**WHAT YOU HAVE TO DO**. Where does the word "wiper" appear in the data? Copy every line that holds it.

Stored items from a collection
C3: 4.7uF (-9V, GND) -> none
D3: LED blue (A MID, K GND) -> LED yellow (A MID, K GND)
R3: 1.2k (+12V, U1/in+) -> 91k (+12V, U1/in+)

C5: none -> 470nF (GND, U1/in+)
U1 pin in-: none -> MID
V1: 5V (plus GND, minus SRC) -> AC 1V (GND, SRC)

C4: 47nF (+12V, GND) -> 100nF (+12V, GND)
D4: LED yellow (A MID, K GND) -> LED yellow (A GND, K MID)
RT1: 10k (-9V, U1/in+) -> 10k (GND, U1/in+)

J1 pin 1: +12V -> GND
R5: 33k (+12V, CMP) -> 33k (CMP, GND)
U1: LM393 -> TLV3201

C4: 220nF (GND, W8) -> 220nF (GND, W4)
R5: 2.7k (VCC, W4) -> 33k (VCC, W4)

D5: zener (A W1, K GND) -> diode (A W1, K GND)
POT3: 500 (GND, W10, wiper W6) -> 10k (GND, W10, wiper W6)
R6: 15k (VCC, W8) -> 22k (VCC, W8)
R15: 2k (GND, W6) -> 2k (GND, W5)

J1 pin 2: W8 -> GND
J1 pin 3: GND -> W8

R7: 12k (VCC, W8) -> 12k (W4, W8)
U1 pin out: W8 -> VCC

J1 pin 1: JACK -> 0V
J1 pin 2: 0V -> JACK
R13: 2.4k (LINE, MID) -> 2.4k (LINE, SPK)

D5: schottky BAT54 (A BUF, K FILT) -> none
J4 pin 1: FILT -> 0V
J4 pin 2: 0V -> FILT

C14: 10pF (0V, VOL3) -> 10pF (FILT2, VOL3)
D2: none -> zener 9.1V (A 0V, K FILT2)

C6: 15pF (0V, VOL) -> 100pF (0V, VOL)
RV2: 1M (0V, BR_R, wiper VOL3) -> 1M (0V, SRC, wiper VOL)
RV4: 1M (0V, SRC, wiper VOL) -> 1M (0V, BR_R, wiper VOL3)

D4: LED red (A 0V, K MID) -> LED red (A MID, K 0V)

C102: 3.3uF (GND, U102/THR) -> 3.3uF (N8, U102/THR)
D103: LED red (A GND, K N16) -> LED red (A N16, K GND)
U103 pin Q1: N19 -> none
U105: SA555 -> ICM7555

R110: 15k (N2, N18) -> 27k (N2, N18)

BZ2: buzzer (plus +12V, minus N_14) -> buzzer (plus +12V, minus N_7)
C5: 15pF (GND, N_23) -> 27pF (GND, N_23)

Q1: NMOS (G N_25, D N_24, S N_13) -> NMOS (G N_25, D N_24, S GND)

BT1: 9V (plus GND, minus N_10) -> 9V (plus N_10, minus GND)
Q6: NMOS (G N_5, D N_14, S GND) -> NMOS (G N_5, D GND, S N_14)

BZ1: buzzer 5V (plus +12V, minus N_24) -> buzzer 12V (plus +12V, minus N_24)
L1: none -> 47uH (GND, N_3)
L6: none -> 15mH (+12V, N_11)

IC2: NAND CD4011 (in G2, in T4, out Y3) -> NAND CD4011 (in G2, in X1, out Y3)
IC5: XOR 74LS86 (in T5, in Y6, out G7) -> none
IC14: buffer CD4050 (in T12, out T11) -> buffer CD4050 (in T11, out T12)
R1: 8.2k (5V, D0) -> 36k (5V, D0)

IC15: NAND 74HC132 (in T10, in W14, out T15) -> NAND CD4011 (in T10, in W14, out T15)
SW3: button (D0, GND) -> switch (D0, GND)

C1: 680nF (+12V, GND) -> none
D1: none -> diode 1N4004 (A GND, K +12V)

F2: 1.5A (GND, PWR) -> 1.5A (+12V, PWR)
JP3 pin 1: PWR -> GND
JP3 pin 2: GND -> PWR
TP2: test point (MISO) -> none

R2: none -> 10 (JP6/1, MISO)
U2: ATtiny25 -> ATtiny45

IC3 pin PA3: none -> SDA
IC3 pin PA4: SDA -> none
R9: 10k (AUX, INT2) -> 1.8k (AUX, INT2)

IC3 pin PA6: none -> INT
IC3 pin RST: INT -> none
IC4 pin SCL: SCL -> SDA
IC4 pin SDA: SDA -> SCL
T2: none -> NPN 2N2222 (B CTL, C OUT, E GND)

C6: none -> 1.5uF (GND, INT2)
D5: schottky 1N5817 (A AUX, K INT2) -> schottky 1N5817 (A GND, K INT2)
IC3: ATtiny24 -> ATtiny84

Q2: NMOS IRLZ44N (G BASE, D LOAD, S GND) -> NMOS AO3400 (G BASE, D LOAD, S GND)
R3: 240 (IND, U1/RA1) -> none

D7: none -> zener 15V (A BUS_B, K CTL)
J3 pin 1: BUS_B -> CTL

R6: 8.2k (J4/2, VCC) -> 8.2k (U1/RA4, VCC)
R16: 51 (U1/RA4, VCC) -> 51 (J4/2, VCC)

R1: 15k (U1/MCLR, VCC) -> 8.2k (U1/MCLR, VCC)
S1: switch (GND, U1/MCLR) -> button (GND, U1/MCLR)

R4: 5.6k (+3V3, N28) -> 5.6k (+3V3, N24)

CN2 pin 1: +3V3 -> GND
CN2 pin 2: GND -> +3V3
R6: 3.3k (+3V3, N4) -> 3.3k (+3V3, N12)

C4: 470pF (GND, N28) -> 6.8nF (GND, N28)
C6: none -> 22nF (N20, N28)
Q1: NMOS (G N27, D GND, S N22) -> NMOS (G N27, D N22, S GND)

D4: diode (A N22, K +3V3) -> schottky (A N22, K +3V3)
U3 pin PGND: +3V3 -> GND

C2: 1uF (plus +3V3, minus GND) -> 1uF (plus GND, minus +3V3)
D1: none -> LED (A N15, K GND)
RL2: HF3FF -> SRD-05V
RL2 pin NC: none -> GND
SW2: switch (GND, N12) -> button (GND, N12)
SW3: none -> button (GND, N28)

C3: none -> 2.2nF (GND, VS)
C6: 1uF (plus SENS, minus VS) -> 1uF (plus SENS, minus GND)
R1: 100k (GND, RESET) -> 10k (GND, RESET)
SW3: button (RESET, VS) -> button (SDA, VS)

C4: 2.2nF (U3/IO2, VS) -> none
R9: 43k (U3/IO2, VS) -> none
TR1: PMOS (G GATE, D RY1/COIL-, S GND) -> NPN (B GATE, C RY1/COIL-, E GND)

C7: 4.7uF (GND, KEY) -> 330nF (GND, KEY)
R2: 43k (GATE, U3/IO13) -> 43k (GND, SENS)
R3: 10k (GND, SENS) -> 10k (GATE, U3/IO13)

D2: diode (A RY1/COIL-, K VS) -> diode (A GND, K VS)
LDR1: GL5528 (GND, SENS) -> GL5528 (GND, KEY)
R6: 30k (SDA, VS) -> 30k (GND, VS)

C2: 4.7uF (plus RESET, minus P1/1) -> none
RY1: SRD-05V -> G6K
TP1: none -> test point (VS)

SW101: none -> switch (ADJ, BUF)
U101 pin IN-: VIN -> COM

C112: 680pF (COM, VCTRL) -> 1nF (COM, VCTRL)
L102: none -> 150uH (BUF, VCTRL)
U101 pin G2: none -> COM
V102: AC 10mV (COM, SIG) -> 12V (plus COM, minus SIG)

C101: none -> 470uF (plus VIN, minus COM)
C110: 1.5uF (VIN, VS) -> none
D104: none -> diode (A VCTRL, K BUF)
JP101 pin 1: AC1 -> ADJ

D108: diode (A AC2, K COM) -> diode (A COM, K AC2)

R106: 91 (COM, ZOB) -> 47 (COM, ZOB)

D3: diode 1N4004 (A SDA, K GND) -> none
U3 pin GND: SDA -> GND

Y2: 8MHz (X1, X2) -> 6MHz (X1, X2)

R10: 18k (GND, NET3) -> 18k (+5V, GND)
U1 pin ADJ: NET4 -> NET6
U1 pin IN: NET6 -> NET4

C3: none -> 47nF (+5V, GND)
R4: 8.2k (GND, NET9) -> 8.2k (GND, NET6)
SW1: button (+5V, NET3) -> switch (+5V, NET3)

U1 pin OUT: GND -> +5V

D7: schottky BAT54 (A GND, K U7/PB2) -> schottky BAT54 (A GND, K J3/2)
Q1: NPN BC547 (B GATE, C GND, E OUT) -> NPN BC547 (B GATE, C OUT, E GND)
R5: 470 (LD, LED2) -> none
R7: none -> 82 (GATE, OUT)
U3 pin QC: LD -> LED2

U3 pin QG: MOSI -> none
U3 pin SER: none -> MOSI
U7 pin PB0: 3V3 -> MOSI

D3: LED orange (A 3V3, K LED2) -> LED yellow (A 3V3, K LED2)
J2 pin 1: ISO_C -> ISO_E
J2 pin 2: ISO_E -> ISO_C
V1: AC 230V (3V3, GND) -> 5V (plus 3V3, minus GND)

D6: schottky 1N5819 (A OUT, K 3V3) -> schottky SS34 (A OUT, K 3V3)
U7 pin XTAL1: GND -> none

**OUTPUT OF THE EXERCISE**.
POT3: 500 (GND, W10, wiper W6) -> 10k (GND, W10, wiper W6)
RV2: 1M (0V, BR_R, wiper VOL3) -> 1M (0V, SRC, wiper VOL)
RV4: 1M (0V, SRC, wiper VOL) -> 1M (0V, BR_R, wiper VOL3)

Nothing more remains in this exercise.